**Exercise directions**
After locating the line with "D102: LED white (A SIG1, K SIG10) -> none" in the data that follows, return it and every later line exactly, up to and including the line with "C6: 680uF (plus N007, minus N011) -> none".

** Opening Dataset records block **

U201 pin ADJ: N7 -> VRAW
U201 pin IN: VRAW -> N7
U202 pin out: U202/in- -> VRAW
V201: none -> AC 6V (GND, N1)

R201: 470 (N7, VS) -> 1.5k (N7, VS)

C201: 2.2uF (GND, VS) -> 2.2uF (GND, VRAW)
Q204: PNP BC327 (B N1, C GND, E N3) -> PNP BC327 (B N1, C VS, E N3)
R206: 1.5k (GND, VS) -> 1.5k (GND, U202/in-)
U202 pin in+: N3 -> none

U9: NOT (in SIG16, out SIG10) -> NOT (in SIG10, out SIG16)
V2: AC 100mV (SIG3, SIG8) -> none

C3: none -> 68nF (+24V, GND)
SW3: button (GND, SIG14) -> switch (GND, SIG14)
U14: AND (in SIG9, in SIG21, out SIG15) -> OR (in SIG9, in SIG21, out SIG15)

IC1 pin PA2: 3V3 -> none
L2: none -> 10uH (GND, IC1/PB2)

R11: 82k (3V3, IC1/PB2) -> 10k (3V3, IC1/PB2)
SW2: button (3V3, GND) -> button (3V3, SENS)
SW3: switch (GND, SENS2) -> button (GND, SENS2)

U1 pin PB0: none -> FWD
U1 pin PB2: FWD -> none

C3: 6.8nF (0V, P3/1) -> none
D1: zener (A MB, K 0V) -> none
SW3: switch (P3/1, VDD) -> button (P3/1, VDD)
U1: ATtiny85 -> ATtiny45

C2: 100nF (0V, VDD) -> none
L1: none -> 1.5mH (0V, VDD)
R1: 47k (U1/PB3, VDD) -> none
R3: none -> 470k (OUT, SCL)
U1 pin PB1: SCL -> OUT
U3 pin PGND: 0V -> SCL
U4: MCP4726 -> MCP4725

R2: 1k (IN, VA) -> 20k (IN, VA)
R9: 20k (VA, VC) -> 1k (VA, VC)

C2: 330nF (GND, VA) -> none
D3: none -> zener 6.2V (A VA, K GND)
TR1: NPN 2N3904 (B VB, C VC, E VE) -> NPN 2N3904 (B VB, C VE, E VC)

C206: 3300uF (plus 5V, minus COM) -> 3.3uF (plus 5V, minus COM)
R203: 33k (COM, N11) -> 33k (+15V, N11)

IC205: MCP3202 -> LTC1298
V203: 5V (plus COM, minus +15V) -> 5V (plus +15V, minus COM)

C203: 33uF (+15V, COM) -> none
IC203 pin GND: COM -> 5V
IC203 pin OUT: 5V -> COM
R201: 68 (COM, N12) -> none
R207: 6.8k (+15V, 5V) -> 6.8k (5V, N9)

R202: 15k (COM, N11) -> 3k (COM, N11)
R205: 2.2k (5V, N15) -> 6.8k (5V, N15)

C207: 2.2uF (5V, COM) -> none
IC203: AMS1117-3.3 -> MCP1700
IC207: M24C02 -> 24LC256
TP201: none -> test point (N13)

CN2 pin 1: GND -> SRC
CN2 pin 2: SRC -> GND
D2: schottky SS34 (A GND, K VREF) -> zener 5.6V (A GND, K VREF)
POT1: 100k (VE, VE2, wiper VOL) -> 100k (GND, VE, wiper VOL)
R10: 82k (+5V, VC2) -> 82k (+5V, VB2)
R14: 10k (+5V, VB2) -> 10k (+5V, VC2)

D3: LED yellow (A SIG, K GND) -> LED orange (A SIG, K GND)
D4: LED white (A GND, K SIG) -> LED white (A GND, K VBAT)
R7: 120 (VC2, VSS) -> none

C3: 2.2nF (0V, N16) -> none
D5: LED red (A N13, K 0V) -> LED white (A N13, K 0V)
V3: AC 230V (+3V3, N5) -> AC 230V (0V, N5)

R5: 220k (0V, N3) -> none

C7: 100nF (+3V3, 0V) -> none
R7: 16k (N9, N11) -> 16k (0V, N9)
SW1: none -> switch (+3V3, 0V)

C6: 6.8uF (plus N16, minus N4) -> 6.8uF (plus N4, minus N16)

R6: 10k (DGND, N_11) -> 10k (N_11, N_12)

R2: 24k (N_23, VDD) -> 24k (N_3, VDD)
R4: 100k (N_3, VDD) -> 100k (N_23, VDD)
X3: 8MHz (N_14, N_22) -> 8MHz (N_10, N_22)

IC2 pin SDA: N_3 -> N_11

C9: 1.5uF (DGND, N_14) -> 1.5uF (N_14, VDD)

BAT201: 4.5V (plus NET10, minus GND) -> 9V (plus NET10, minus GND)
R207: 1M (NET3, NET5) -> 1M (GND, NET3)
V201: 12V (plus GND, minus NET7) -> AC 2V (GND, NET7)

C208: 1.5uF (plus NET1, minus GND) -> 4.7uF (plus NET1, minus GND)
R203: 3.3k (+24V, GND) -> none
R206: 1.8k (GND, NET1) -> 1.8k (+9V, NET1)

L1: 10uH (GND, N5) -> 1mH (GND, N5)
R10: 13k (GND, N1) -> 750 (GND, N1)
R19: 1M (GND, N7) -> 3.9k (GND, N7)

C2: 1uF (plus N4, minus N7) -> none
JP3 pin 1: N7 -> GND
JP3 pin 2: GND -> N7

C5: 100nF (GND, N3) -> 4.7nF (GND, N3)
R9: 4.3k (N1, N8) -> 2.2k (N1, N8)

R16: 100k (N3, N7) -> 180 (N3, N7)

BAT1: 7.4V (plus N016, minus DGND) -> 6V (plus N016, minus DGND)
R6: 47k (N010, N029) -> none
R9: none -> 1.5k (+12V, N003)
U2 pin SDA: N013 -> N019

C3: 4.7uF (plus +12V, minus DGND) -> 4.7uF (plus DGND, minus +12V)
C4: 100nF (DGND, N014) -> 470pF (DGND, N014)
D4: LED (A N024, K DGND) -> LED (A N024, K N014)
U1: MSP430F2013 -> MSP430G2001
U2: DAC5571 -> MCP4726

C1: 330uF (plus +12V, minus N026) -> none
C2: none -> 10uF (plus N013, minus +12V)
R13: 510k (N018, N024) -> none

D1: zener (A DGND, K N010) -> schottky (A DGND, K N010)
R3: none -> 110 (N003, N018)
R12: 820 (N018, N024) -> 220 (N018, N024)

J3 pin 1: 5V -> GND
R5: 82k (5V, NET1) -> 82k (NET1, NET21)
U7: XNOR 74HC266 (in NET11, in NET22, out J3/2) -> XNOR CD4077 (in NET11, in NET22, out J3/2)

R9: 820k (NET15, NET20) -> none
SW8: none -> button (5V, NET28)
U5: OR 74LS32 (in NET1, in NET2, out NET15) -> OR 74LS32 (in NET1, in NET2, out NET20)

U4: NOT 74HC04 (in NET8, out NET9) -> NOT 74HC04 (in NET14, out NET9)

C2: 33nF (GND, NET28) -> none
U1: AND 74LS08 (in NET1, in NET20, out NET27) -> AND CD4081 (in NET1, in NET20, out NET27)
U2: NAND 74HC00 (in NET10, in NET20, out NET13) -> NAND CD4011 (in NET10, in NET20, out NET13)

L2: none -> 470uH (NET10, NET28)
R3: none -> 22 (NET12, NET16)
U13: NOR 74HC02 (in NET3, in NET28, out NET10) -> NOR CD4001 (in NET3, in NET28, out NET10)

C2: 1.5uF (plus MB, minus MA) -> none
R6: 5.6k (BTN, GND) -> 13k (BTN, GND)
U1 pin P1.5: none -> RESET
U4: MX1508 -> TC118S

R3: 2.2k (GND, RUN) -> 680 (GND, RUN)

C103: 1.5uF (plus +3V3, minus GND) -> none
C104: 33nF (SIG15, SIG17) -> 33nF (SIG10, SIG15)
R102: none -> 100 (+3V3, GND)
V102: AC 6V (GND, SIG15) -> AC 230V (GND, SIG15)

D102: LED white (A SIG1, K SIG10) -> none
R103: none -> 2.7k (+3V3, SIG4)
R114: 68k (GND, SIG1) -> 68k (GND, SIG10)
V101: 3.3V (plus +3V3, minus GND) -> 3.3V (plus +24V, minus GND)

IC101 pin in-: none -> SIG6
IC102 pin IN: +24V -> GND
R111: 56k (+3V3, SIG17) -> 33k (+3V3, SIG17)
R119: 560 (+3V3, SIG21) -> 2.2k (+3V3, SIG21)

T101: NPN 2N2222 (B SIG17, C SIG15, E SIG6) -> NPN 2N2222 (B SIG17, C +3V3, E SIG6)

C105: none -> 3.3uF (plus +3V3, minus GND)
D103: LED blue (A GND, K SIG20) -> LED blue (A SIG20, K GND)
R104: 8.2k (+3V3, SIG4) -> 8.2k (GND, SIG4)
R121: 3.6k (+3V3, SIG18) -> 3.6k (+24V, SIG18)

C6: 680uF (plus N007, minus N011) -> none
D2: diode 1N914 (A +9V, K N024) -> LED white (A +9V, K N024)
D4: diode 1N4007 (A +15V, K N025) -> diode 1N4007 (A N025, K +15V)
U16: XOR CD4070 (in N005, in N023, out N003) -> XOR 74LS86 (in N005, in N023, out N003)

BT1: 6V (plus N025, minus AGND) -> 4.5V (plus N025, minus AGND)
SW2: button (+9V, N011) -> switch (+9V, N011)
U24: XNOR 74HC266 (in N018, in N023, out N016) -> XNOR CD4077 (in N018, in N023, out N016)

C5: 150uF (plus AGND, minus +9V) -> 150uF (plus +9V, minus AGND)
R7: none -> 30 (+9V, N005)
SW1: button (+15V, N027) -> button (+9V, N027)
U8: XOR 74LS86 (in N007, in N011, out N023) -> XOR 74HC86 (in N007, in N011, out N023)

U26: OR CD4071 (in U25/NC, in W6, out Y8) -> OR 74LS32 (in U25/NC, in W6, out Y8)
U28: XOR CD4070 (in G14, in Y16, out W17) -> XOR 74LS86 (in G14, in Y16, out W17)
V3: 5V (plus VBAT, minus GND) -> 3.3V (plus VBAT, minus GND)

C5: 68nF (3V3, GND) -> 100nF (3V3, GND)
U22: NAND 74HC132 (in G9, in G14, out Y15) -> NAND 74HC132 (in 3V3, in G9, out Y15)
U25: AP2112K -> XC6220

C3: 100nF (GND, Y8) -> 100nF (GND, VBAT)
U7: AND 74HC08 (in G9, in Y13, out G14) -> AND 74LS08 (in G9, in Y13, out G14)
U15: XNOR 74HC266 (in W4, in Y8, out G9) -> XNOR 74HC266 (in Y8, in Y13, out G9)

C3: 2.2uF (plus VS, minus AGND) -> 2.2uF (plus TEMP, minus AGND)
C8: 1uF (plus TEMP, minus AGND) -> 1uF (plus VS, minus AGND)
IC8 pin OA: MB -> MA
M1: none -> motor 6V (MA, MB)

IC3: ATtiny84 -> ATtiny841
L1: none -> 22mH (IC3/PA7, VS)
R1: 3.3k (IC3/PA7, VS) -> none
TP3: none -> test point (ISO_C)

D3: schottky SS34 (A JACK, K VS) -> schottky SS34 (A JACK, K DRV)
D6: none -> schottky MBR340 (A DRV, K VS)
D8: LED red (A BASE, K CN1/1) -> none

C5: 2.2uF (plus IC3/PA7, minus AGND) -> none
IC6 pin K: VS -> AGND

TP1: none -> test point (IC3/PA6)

** Closing Dataset records block **

**Output below**
D102: LED white (A SIG1, K SIG10) -> none
R103: none -> 2.7k (+3V3, SIG4)
R114: 68k (GND, SIG1) -> 68k (GND, SIG10)
V101: 3.3V (plus +3V3, minus GND) -> 3.3V (plus +24V, minus GND)

IC101 pin in-: none -> SIG6
IC102 pin IN: +24V -> GND
R111: 56k (+3V3, SIG17) -> 33k (+3V3, SIG17)
R119: 560 (+3V3, SIG21) -> 2.2k (+3V3, SIG21)

T101: NPN 2N2222 (B SIG17, C SIG15, E SIG6) -> NPN 2N2222 (B SIG17, C +3V3, E SIG6)

C105: none -> 3.3uF (plus +3V3, minus GND)
D103: LED blue (A GND, K SIG20) -> LED blue (A SIG20, K GND)
R104: 8.2k (+3V3, SIG4) -> 8.2k (GND, SIG4)
R121: 3.6k (+3V3, SIG18) -> 3.6k (+24V, SIG18)

C6: 680uF (plus N007, minus N011) -> none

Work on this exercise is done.